== DATA PROVIDED ==

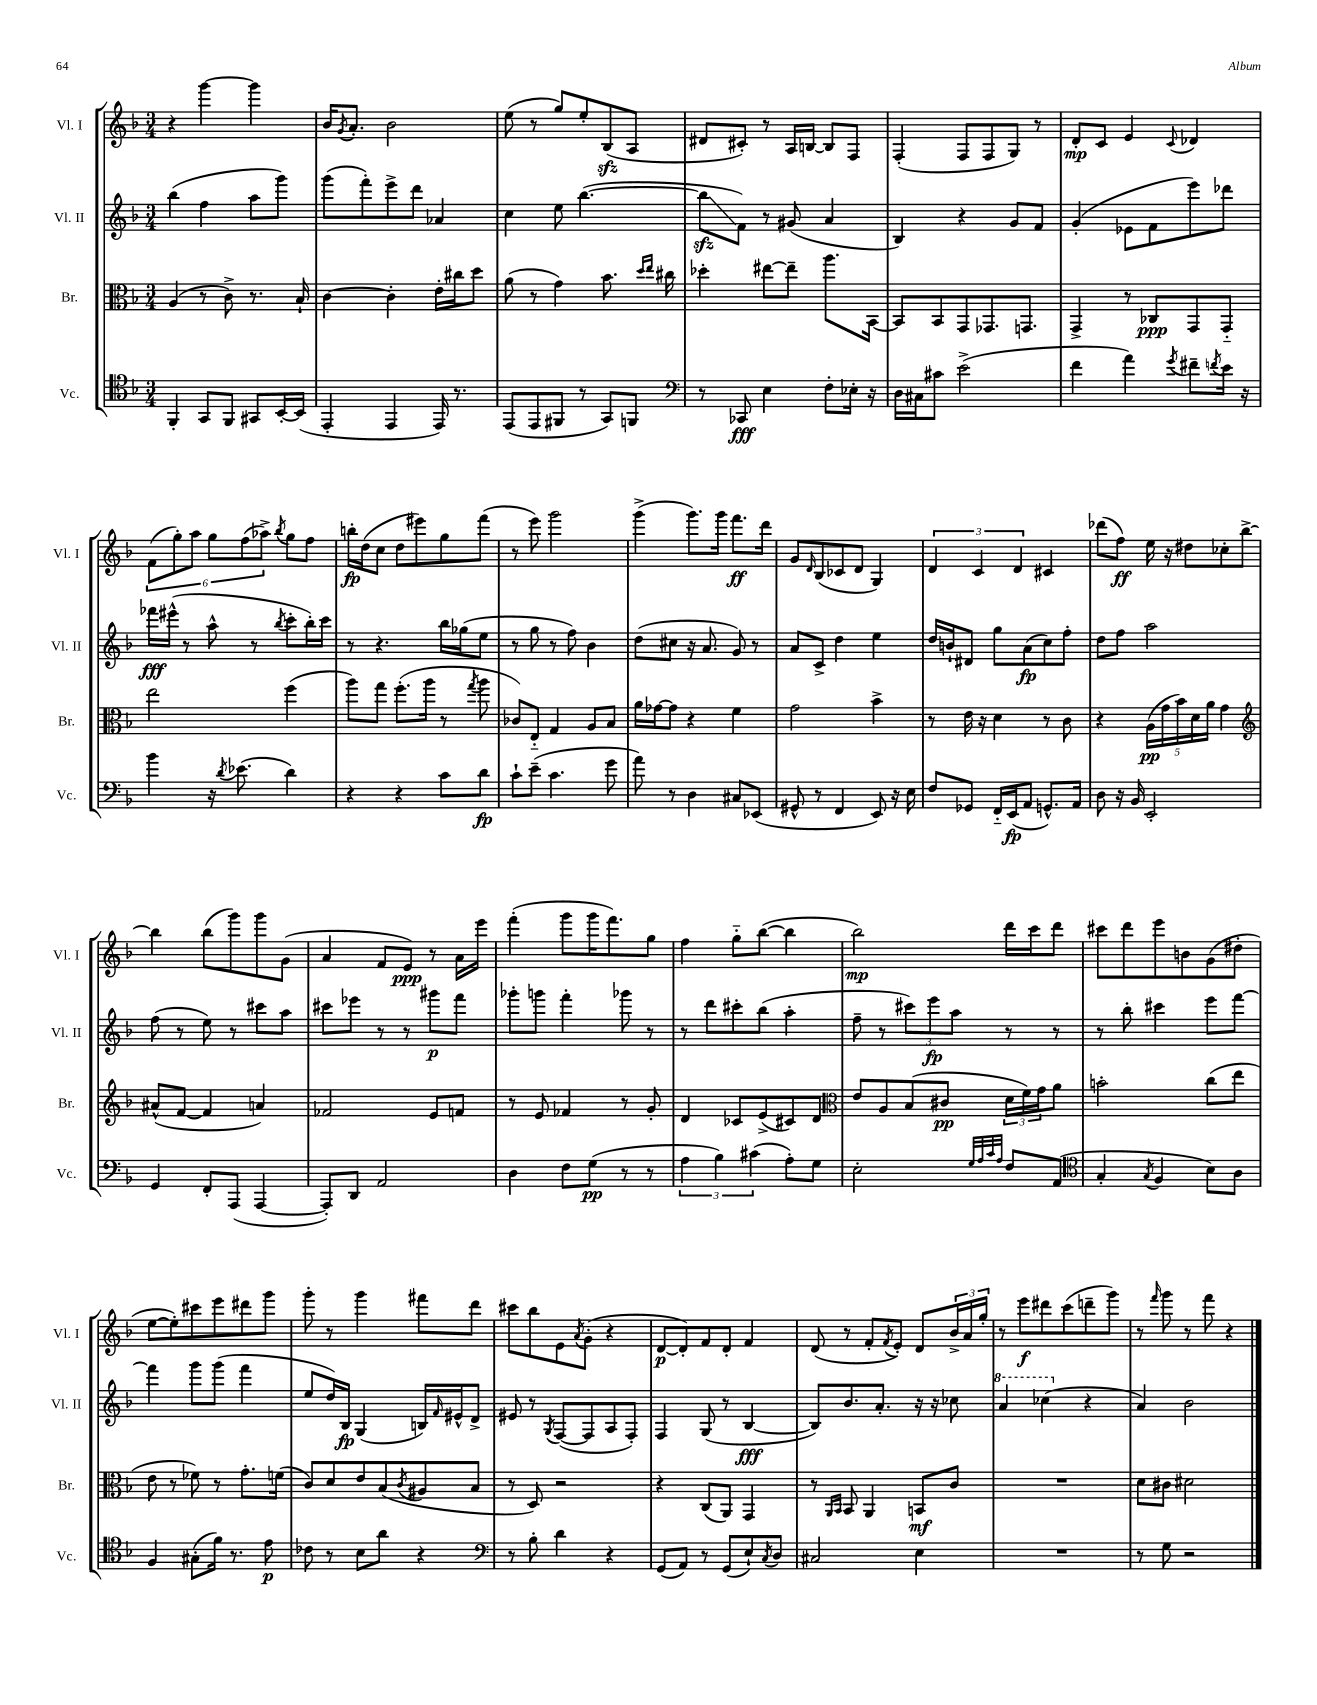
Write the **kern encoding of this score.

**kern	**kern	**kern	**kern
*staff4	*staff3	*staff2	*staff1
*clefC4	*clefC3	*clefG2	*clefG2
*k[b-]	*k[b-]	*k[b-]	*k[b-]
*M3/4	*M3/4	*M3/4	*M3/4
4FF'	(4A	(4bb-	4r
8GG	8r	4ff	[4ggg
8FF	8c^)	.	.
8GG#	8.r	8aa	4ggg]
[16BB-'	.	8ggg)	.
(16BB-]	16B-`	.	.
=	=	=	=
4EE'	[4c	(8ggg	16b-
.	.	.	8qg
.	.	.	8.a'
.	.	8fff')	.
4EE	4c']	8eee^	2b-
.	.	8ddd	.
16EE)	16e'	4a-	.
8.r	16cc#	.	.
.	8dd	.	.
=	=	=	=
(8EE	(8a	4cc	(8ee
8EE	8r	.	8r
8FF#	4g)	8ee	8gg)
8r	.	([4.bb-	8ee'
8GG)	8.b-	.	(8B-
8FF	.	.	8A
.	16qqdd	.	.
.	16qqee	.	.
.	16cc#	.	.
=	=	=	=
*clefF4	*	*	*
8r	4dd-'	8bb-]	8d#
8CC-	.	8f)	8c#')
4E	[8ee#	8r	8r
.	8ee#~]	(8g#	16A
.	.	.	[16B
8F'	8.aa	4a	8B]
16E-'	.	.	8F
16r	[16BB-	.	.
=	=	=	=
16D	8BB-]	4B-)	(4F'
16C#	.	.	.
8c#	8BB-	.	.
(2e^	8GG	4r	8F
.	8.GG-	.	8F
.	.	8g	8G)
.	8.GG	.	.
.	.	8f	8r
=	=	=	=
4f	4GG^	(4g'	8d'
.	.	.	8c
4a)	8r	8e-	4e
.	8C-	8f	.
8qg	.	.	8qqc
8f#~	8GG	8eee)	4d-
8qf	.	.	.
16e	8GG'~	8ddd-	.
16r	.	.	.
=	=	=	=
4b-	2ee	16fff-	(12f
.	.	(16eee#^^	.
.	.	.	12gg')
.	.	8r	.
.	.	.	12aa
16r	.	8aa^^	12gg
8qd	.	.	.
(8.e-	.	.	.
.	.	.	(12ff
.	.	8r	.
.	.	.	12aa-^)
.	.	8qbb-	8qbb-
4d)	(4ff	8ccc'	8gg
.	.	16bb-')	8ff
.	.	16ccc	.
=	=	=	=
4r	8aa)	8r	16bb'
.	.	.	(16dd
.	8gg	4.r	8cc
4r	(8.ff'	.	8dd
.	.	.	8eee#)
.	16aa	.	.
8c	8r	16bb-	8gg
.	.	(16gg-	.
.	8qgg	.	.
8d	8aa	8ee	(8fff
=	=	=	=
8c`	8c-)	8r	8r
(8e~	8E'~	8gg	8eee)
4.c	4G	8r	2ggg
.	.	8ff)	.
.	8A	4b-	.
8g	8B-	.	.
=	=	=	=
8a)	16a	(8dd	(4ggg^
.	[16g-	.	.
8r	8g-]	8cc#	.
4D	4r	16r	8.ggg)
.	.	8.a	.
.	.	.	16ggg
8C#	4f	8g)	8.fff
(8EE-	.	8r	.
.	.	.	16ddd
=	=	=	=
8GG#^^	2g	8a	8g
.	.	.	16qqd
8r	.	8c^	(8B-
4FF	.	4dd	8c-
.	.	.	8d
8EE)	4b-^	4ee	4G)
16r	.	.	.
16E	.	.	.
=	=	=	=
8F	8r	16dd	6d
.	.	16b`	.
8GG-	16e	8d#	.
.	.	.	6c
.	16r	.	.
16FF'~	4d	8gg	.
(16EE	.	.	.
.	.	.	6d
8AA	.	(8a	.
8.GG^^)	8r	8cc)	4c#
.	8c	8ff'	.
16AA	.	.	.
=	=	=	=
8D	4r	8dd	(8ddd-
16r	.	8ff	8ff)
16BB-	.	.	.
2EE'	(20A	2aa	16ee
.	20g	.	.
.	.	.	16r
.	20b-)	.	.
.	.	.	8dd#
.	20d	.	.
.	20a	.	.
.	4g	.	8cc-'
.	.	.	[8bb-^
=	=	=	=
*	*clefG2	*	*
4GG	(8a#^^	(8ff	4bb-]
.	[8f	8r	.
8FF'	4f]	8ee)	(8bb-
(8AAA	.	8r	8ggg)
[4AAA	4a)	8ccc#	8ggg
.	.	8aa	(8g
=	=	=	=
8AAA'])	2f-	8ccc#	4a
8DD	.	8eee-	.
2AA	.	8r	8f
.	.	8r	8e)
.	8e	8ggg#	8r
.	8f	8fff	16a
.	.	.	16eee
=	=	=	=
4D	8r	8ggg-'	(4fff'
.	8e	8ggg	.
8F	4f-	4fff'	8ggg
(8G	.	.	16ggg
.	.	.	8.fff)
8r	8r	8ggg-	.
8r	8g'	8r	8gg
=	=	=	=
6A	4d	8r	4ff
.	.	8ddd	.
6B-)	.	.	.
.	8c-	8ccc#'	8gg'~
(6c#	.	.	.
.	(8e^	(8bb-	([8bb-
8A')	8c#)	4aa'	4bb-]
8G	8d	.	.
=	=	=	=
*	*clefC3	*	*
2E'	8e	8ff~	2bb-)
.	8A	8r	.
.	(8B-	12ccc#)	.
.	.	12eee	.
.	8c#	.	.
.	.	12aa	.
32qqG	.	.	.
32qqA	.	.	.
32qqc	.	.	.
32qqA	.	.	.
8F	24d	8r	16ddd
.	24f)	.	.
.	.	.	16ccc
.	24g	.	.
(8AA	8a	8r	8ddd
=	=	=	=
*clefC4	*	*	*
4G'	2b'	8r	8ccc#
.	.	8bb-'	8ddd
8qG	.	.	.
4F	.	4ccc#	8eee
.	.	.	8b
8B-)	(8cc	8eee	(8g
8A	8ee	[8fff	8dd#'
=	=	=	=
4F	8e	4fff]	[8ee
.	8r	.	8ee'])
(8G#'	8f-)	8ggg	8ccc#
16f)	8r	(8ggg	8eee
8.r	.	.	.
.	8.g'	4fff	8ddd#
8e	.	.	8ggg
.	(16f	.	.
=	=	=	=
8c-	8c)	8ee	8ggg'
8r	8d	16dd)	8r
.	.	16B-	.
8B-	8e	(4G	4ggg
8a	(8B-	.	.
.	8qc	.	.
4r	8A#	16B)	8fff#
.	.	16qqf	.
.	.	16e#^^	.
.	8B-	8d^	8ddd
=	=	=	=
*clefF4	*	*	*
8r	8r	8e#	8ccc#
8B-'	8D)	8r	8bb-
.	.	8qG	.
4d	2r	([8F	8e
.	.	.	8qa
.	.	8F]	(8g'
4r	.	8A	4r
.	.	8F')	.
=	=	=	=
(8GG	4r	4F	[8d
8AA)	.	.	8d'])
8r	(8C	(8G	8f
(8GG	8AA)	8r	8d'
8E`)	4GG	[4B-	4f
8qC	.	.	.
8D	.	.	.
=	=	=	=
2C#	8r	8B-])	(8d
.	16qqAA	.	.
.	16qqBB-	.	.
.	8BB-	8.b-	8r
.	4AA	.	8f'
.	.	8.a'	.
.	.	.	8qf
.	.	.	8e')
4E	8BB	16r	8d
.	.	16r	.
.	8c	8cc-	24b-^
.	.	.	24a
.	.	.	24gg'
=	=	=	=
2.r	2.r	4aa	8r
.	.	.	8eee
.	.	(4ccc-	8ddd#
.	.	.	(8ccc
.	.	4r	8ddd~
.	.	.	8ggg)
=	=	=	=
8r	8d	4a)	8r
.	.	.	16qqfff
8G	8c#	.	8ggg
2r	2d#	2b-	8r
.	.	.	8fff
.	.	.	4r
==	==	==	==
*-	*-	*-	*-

===

WHAT THE TASK REQUIRES
Find every line in the records that contains the string "kern" and copy each of those lines in full.

EXERCISE OUTPUT
Write the **kern encoding of this score.
**kern	**kern	**kern	**kern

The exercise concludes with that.